▸ **Your assignment**
Below is a block of entries, which should be copied verbatim apart from the pictures.

(Given entries Opens)

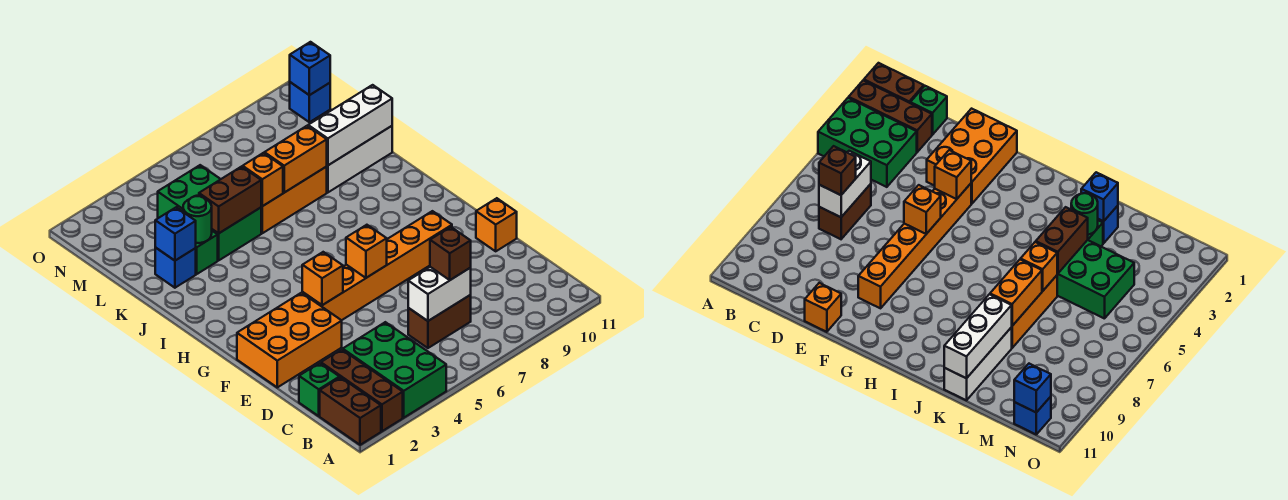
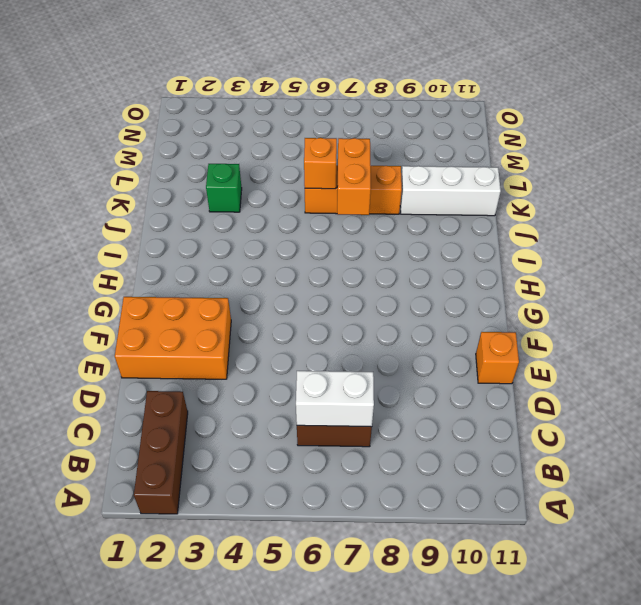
orange brick J7:K7 level 2 -> orange brick K7:K8 level 2
none -> brown brick A1:B1 level 1
none -> green brick A3:C4 level 1
none -> green brick C1 level 1

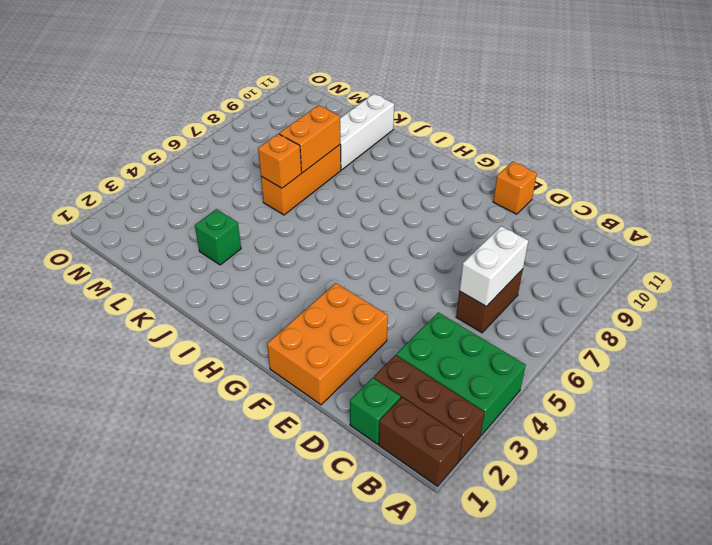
none -> orange brick F4:F9 level 1
none -> blue brick K2 level 1
none -> green brick K4:M5 level 1

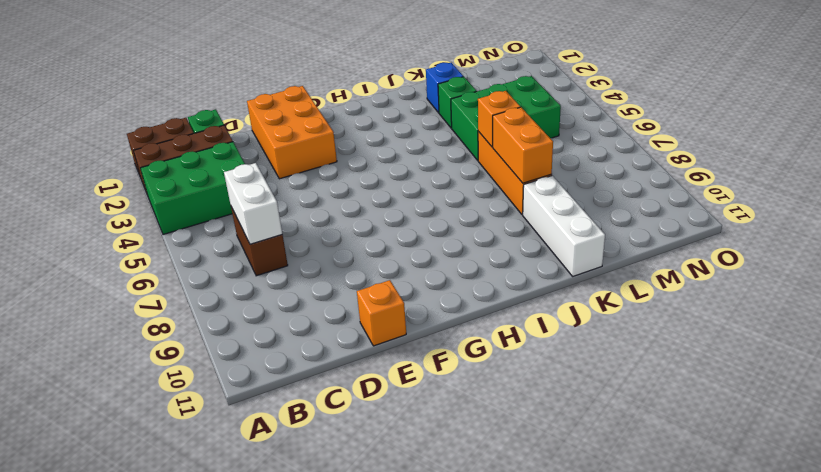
none -> orange brick F4:F9 level 1
none -> blue brick N11 level 1
none -> orange brick F4 level 2

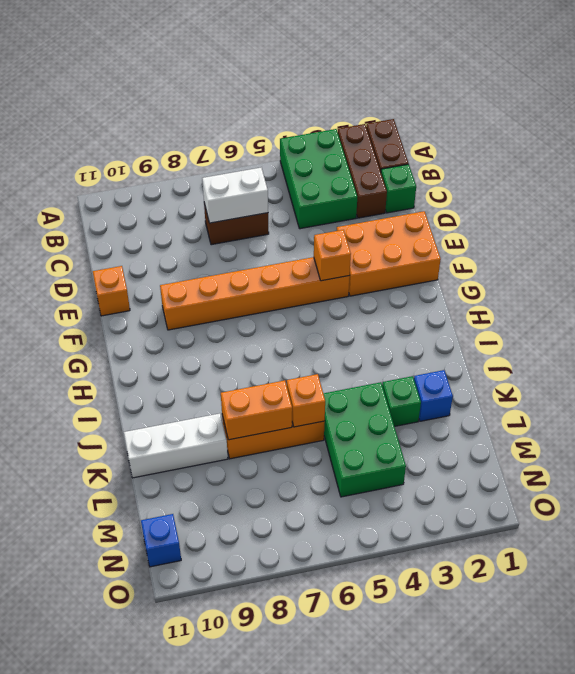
none -> orange brick F6 level 2
none -> blue brick K2 level 2
none -> green round brick K3 level 2

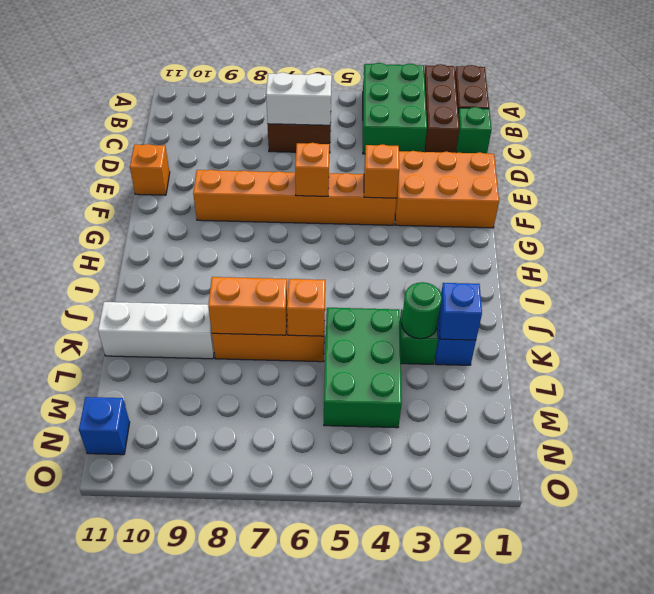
none -> brown brick K4:K5 level 2
none -> white brick K9:K11 level 2
none -> blue brick N11 level 2

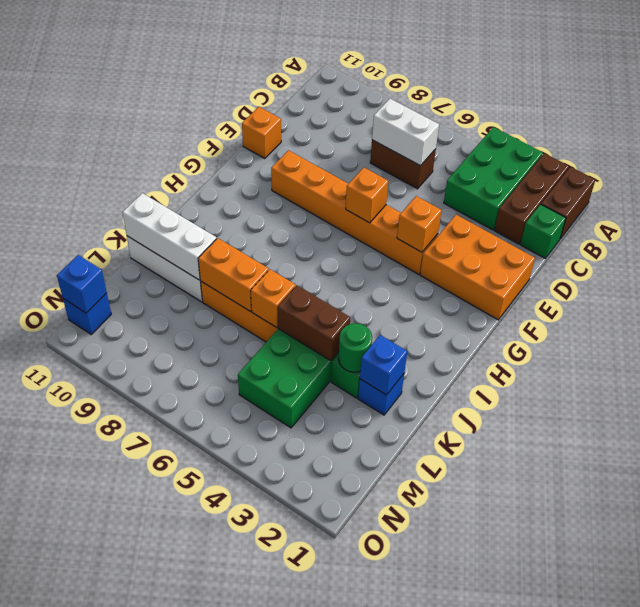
none -> brown brick C7 level 3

(Given entries Closes)

▸ **Problem solution**
orange brick J7:K7 level 2 -> orange brick K7:K8 level 2
none -> brown brick A1:B1 level 1
none -> green brick A3:C4 level 1
none -> green brick C1 level 1

none -> orange brick F4:F9 level 1
none -> blue brick K2 level 1
none -> green brick K4:M5 level 1

none -> orange brick F4:F9 level 1
none -> blue brick N11 level 1
none -> orange brick F4 level 2

none -> orange brick F6 level 2
none -> blue brick K2 level 2
none -> green round brick K3 level 2

none -> brown brick K4:K5 level 2
none -> white brick K9:K11 level 2
none -> blue brick N11 level 2

none -> brown brick C7 level 3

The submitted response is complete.